DATA RECORDS below:
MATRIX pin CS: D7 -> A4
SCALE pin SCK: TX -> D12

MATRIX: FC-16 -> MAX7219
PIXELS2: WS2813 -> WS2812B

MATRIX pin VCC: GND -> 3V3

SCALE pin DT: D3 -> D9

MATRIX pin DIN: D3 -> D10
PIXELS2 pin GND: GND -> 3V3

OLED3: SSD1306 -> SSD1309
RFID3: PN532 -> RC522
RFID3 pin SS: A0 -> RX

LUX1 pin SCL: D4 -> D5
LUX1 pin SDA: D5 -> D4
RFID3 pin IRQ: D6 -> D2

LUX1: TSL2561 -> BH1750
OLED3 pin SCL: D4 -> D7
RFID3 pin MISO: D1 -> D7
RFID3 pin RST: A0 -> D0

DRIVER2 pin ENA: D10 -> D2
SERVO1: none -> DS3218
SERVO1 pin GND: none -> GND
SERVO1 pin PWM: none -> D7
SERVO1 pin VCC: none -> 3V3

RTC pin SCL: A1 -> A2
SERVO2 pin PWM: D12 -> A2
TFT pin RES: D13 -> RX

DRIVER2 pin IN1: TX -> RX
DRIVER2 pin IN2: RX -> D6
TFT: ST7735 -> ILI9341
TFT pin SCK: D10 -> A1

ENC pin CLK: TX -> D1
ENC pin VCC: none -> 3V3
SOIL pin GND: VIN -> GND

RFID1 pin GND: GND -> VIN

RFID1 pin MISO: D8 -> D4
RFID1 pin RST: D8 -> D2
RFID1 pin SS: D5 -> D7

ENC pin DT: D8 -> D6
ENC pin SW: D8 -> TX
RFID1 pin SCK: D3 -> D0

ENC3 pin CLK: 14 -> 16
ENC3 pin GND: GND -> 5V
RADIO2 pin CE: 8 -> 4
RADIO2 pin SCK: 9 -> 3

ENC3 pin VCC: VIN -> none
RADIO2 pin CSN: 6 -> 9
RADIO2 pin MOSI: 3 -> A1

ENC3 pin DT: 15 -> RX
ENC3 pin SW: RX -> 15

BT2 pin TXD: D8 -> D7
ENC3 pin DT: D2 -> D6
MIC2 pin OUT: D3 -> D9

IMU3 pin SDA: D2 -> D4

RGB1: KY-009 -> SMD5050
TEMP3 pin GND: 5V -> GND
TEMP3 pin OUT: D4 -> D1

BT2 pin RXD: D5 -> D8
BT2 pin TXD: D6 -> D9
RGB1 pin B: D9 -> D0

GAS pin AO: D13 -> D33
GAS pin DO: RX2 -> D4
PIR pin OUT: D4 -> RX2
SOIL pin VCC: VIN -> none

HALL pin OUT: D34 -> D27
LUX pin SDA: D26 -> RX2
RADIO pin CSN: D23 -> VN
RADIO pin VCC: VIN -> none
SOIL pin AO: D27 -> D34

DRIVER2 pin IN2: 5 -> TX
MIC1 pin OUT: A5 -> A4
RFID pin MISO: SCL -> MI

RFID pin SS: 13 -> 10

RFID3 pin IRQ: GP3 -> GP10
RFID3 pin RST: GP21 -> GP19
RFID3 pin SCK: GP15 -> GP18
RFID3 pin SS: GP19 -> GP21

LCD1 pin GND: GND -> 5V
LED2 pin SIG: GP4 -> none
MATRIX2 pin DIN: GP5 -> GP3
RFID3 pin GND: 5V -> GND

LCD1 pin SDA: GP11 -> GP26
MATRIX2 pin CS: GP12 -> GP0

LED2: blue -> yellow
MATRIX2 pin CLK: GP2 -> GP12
End of DATA RECORDS.
**BRIEF**
All that is wanted is the stretch of lines above from the one containing "TEMP3 pin GND: 5V -> GND" through the one containing "RFID3 pin SS: GP19 -> GP21", duplicated exactly.

**YOUR RESPONSE**
TEMP3 pin GND: 5V -> GND
TEMP3 pin OUT: D4 -> D1

BT2 pin RXD: D5 -> D8
BT2 pin TXD: D6 -> D9
RGB1 pin B: D9 -> D0

GAS pin AO: D13 -> D33
GAS pin DO: RX2 -> D4
PIR pin OUT: D4 -> RX2
SOIL pin VCC: VIN -> none

HALL pin OUT: D34 -> D27
LUX pin SDA: D26 -> RX2
RADIO pin CSN: D23 -> VN
RADIO pin VCC: VIN -> none
SOIL pin AO: D27 -> D34

DRIVER2 pin IN2: 5 -> TX
MIC1 pin OUT: A5 -> A4
RFID pin MISO: SCL -> MI

RFID pin SS: 13 -> 10

RFID3 pin IRQ: GP3 -> GP10
RFID3 pin RST: GP21 -> GP19
RFID3 pin SCK: GP15 -> GP18
RFID3 pin SS: GP19 -> GP21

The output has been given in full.